▶ **Task brief**
Scan the records for the word "degrees". Report each line where it occurs.

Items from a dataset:

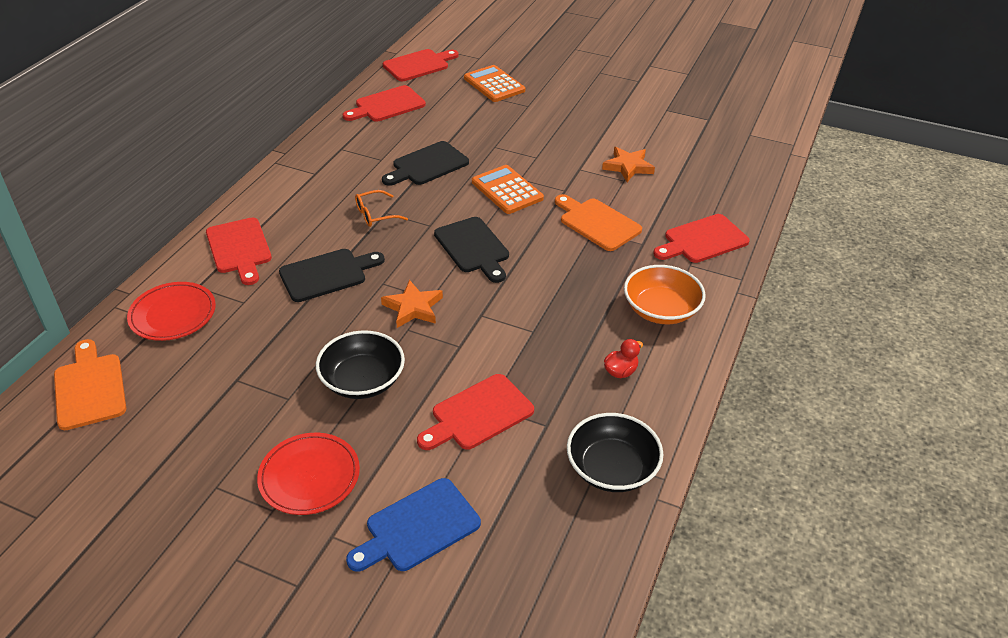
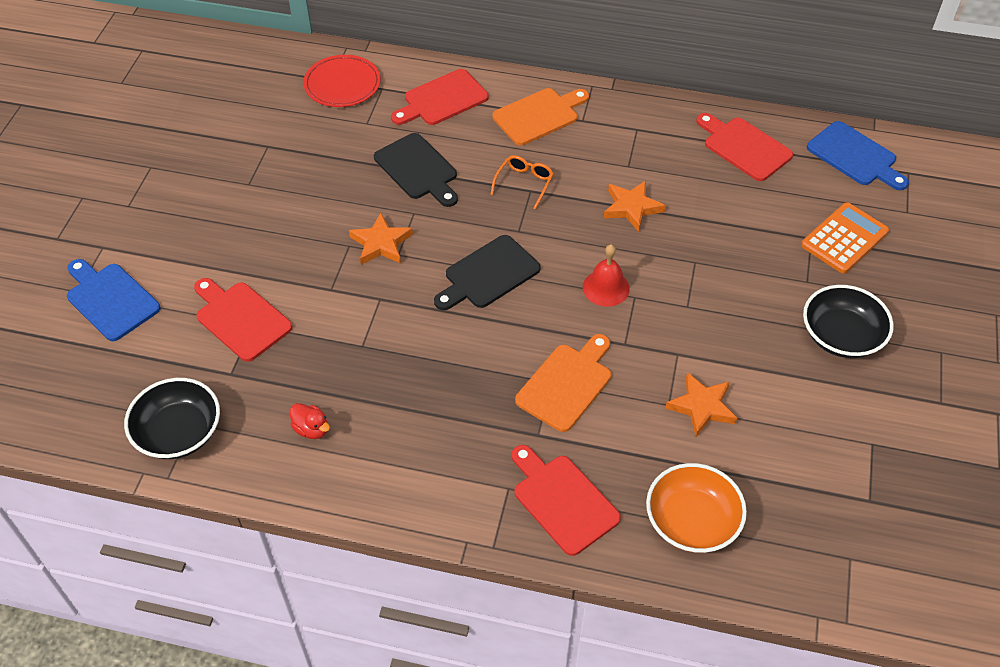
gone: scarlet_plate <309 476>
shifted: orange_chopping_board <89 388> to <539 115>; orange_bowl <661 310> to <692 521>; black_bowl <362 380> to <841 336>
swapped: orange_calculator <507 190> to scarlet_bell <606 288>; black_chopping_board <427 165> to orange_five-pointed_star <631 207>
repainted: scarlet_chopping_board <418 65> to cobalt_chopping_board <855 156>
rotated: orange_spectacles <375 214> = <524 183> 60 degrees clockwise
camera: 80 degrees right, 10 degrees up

▶ **Solution to this problem**
rotated: orange_spectacles <375 214> = <524 183> 60 degrees clockwise
camera: 80 degrees right, 10 degrees up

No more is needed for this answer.